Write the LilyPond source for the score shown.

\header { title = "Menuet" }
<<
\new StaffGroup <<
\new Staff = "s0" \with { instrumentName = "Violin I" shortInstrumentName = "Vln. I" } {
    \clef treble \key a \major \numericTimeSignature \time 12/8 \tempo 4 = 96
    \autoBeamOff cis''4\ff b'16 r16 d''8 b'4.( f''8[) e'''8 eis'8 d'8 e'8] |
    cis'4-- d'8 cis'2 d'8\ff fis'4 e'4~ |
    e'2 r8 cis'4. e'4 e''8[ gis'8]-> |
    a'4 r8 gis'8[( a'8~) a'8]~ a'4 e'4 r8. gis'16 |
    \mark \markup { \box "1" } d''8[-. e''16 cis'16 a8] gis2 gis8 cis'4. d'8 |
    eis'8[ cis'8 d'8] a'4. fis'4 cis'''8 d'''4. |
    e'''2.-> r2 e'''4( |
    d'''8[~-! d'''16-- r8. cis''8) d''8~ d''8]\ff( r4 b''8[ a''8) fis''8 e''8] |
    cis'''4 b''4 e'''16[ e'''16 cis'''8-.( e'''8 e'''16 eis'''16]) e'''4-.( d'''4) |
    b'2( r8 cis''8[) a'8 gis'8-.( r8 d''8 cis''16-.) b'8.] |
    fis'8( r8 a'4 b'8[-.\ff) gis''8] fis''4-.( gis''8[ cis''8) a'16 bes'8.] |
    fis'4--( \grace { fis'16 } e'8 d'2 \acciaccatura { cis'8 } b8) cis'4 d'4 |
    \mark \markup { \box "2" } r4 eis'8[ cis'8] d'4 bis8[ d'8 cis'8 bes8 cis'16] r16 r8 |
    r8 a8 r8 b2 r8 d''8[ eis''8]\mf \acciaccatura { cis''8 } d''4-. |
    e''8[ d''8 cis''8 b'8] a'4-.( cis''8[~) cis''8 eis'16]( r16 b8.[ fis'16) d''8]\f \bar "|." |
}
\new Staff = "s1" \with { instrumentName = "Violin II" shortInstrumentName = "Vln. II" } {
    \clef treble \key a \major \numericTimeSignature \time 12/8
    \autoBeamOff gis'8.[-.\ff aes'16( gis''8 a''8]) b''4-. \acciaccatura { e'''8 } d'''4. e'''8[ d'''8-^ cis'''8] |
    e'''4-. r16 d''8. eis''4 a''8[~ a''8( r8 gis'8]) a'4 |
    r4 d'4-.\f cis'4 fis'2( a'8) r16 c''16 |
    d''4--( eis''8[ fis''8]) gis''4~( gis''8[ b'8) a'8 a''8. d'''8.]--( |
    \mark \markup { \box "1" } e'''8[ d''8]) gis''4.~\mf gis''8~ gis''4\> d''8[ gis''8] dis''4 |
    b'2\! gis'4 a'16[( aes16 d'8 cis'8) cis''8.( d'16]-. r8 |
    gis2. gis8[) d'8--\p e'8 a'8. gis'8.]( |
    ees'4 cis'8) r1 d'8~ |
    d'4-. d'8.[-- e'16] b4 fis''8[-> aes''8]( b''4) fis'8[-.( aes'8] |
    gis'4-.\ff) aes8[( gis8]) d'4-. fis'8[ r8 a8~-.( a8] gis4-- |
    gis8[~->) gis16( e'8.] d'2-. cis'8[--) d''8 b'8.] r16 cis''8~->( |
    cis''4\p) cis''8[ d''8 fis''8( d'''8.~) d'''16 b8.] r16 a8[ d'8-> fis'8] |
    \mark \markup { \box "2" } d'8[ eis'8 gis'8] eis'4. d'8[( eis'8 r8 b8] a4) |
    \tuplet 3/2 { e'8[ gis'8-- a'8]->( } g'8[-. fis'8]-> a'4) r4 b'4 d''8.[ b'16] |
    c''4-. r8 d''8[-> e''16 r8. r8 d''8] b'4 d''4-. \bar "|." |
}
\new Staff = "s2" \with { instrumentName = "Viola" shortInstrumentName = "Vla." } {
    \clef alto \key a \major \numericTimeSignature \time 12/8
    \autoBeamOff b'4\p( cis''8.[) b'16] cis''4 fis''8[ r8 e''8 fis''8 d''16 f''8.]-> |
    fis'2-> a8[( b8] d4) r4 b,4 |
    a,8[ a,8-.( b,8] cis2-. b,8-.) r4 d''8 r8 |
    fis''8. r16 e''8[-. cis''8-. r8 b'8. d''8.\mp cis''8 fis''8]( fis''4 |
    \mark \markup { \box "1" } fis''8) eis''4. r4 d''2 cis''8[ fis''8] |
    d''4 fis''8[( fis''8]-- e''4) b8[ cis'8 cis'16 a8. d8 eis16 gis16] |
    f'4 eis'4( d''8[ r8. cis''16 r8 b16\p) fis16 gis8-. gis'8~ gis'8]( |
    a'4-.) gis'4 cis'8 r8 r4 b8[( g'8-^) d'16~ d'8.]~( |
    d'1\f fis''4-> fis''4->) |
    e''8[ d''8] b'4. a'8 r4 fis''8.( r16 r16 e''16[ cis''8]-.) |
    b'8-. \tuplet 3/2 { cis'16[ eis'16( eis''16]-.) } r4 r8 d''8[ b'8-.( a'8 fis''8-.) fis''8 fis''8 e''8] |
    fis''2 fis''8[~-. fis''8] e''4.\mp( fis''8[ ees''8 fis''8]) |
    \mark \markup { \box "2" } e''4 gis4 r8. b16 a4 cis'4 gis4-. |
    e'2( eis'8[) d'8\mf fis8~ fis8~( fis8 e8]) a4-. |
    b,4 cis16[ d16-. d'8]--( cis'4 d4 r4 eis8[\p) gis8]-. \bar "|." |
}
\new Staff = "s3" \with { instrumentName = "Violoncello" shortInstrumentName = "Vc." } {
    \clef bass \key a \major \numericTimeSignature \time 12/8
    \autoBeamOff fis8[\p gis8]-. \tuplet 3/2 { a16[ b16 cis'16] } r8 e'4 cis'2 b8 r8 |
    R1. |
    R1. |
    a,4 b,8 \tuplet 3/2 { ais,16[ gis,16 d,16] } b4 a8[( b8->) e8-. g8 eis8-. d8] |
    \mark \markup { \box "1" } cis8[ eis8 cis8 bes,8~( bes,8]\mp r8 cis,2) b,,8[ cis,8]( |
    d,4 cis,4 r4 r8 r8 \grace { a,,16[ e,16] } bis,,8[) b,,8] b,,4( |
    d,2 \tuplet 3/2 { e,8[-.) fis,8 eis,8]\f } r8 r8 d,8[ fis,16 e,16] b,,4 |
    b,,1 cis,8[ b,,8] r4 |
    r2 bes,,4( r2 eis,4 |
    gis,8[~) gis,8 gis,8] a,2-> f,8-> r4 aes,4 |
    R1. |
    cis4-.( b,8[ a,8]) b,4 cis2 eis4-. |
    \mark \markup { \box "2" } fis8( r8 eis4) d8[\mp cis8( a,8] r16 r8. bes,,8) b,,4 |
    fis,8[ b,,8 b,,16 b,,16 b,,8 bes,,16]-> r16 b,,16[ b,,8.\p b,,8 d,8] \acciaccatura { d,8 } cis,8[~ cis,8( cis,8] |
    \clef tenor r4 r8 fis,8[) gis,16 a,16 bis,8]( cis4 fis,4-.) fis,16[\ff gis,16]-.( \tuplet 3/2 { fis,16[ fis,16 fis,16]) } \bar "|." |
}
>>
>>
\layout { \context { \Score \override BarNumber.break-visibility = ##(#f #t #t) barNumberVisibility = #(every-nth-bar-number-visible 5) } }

## EXERCISE REQUIREMENTS
Find each line in the records above that contains the string "major", and copy those lines out in full. Matching is case-sensitive.

## EXPECTED ANSWER
    \clef treble \key a \major \numericTimeSignature \time 12/8 \tempo 4 = 96
    \clef treble \key a \major \numericTimeSignature \time 12/8
    \clef alto \key a \major \numericTimeSignature \time 12/8
    \clef bass \key a \major \numericTimeSignature \time 12/8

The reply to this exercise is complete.